Object state comparisons:
********************
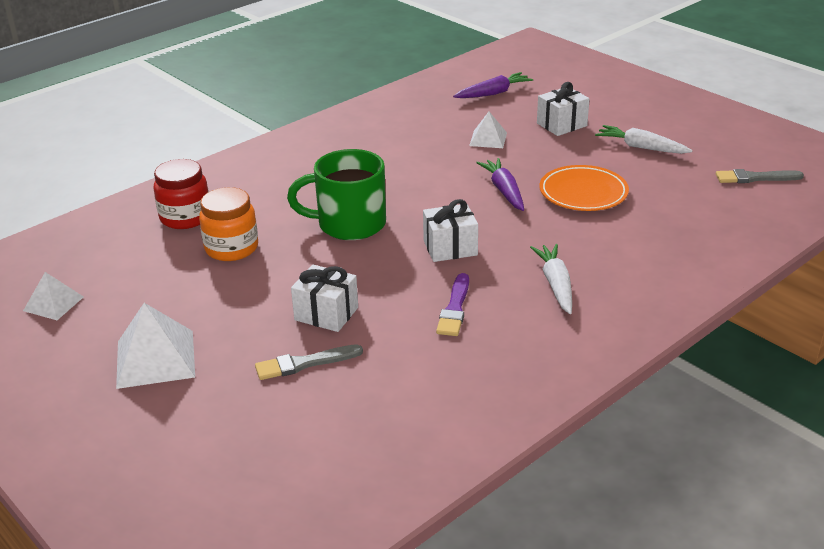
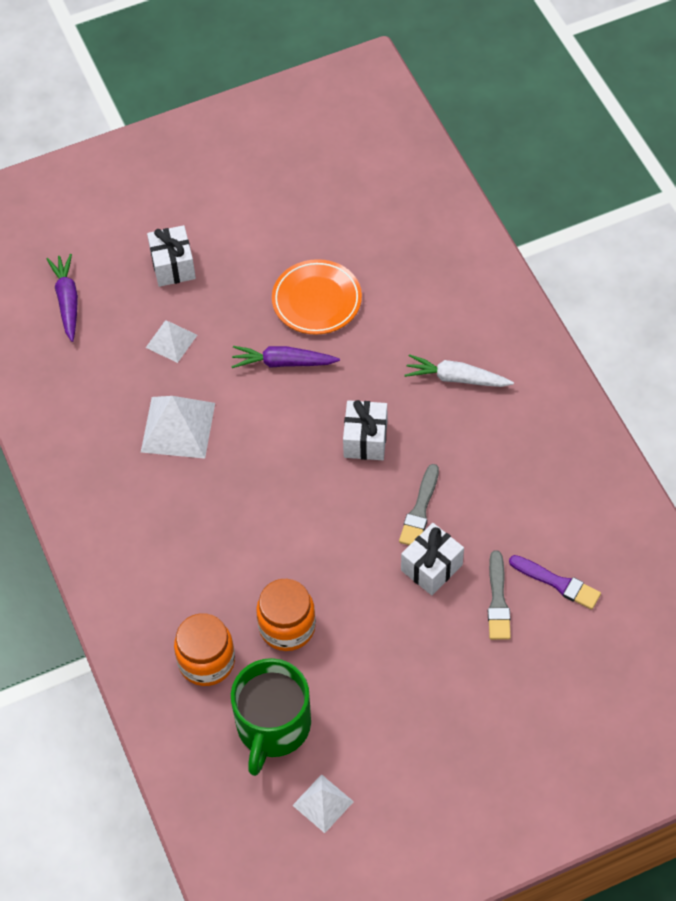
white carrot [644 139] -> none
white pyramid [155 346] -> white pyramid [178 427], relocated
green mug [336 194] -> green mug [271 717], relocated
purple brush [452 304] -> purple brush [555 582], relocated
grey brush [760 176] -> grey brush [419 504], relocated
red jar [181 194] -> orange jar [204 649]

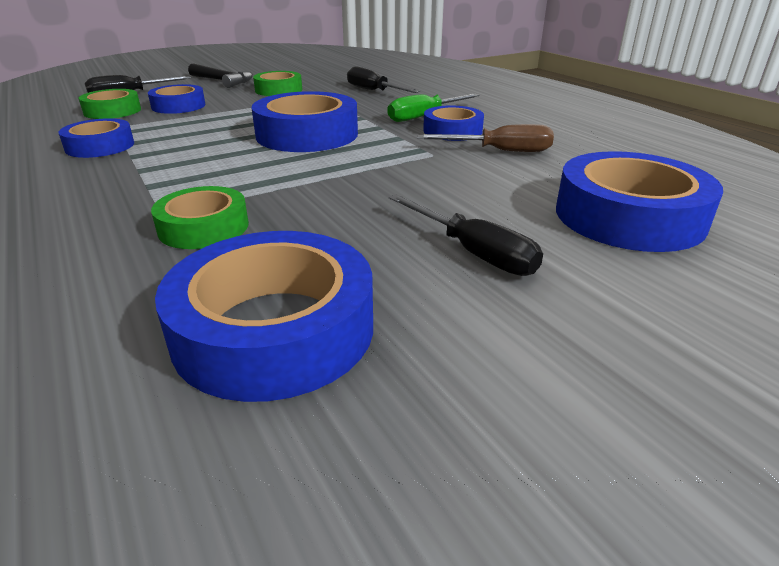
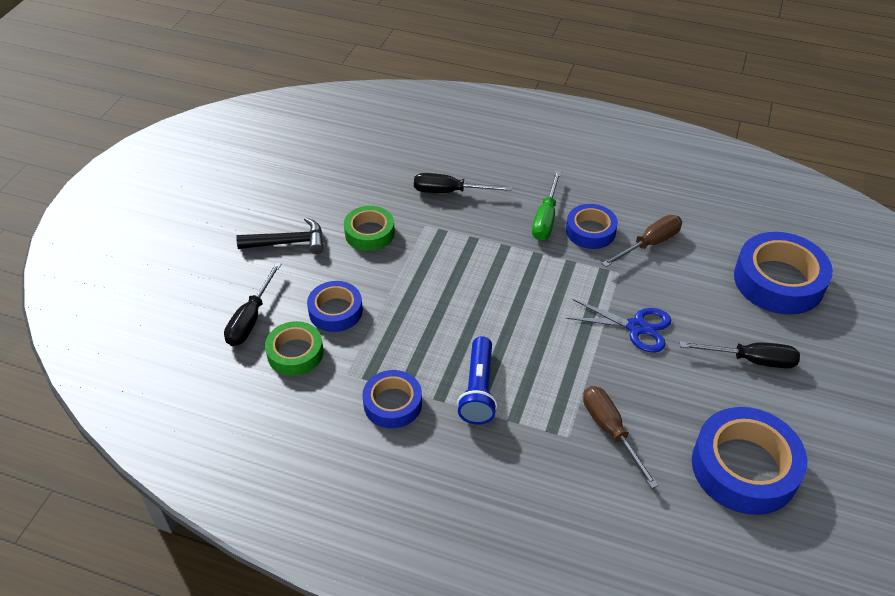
blue tape [305 121] -> none
none -> blue flashlight [477 380]
none -> blue scissors [618 325]
green tape [200 217] -> brown screwdriver [621 437]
********************
Write out each line exactly, from the one containing "red jar [181 194] -> orange jar [204 649]" through the end of the entries, and skip the pictures.

red jar [181 194] -> orange jar [204 649]

blue tape [305 121] -> none
none -> blue flashlight [477 380]
none -> blue scissors [618 325]
green tape [200 217] -> brown screwdriver [621 437]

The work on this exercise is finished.